[Stored entries]
==========

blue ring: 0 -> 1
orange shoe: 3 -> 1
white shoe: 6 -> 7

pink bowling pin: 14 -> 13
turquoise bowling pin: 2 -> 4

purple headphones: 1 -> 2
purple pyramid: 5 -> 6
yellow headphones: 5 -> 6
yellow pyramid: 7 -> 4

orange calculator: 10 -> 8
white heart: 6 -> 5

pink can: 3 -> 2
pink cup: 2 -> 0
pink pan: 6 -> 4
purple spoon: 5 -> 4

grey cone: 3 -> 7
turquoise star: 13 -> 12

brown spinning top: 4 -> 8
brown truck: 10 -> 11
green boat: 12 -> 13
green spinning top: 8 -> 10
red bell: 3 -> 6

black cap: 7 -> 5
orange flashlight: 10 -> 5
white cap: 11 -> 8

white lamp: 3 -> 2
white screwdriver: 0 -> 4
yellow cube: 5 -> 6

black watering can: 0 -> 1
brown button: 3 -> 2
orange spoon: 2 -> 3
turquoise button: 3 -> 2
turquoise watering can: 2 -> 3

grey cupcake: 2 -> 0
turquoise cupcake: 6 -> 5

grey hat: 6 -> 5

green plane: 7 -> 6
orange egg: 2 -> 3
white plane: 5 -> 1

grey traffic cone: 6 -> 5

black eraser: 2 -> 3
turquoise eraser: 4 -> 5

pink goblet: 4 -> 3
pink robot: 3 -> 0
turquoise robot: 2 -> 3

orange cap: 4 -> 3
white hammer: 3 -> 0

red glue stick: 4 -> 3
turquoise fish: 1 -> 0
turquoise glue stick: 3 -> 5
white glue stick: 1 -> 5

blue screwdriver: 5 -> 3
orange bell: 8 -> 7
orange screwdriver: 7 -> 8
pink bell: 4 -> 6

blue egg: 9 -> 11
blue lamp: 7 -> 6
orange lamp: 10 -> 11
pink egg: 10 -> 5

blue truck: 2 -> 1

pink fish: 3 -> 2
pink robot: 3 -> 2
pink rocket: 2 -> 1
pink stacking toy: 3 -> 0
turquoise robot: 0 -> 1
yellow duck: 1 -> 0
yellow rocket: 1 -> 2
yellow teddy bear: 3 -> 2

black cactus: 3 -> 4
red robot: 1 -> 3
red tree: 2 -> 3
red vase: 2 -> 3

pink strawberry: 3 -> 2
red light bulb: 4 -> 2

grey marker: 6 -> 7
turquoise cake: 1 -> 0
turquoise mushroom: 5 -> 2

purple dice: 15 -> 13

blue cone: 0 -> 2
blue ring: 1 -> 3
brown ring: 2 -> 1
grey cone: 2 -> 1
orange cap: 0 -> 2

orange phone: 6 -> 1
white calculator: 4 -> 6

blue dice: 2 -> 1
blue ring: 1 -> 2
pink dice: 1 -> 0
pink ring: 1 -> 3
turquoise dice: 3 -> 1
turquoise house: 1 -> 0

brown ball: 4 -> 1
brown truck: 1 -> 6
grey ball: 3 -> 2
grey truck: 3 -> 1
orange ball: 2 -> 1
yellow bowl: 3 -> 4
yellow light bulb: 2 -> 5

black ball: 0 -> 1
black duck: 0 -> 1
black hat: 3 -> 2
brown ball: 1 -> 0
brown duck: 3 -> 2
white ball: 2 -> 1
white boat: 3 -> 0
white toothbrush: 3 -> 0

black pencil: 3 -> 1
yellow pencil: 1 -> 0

==========

*EXERCISE GOAL*
Your answer should be a single number: the count of lines in the entries that hold the string "eraser".

*SOLVED EXERCISE*
2